Copy nothing before the line containing "IC5 pin VCC: AGND -> VDD". Reproduce that line and all that follow, exactly, through the end of the records.

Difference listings
%%

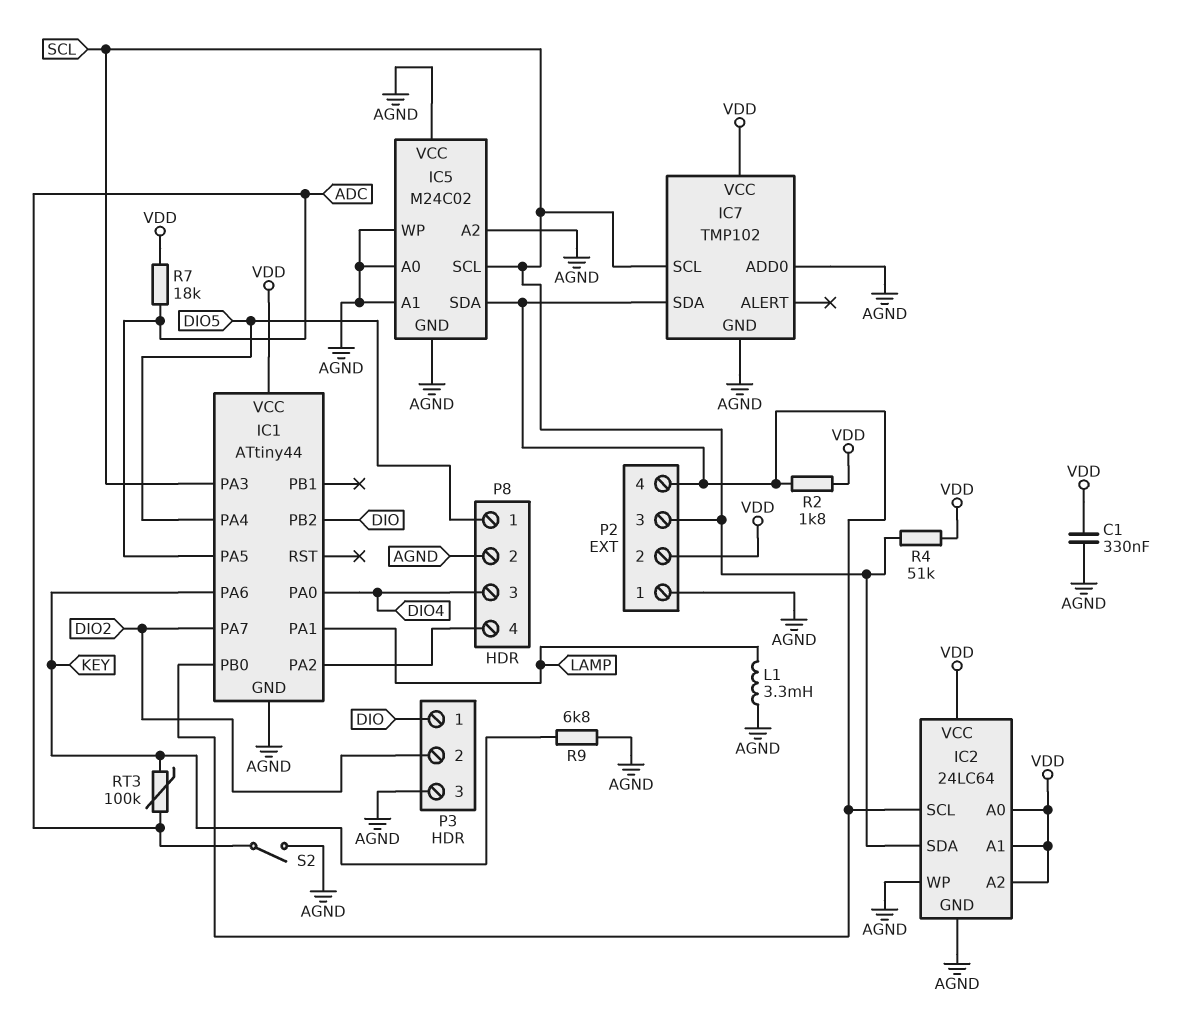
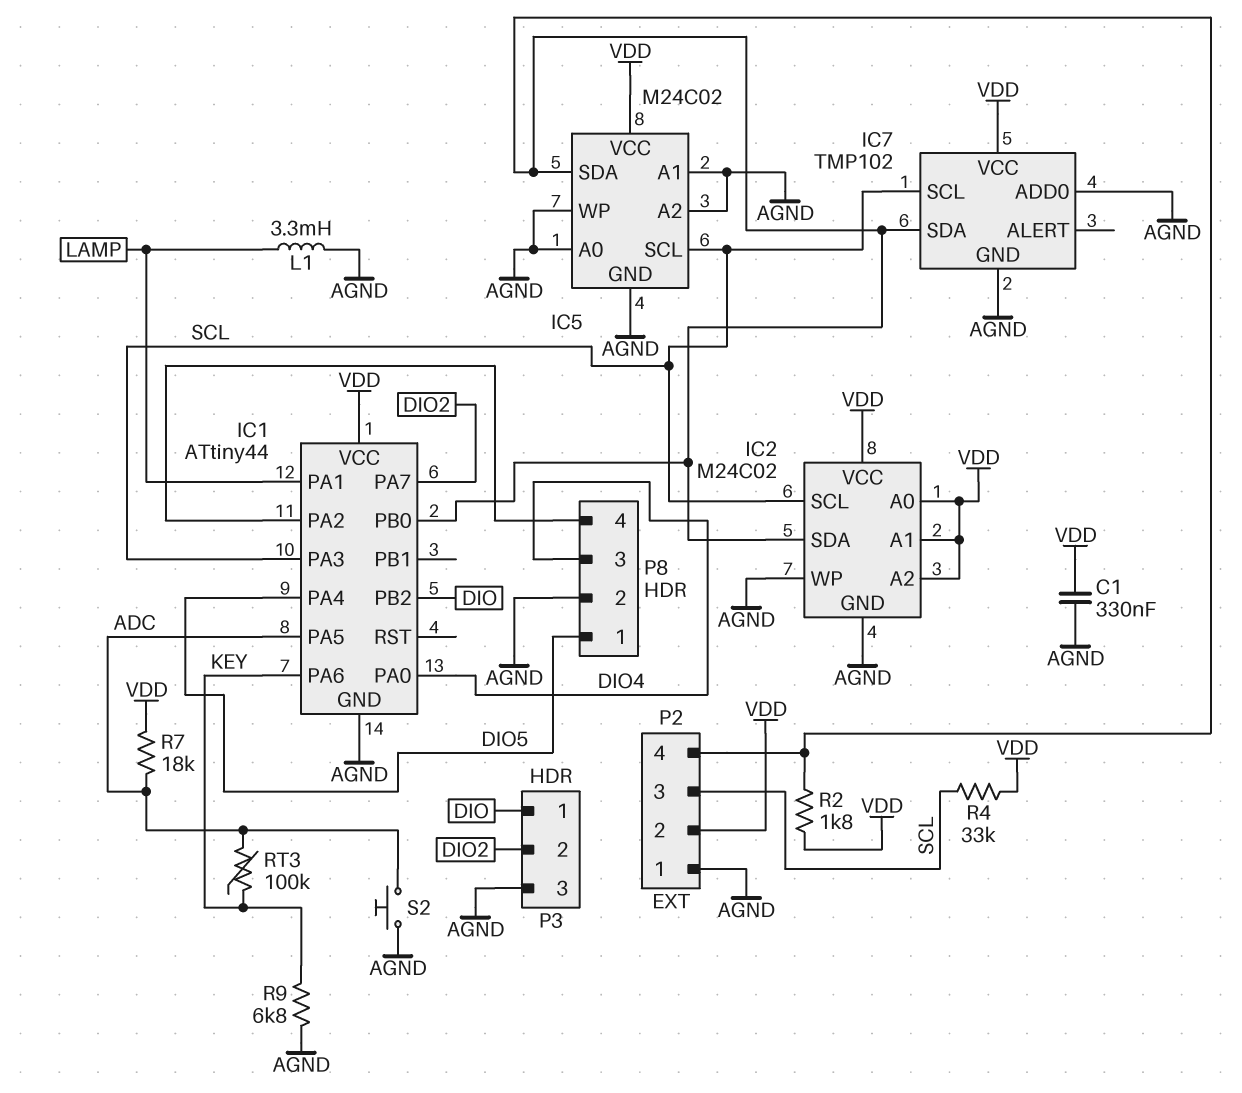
IC2: 24LC64 -> M24C02
IC2 pin SCL: IC1/PB0 -> SCL
IC2 pin SDA: SCL -> IC1/PB0
IC5 pin VCC: AGND -> VDD
R4: 51k (SCL, VDD) -> 33k (SCL, VDD)
S2: switch (ADC, AGND) -> button (ADC, AGND)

%%

= Answer box =
IC5 pin VCC: AGND -> VDD
R4: 51k (SCL, VDD) -> 33k (SCL, VDD)
S2: switch (ADC, AGND) -> button (ADC, AGND)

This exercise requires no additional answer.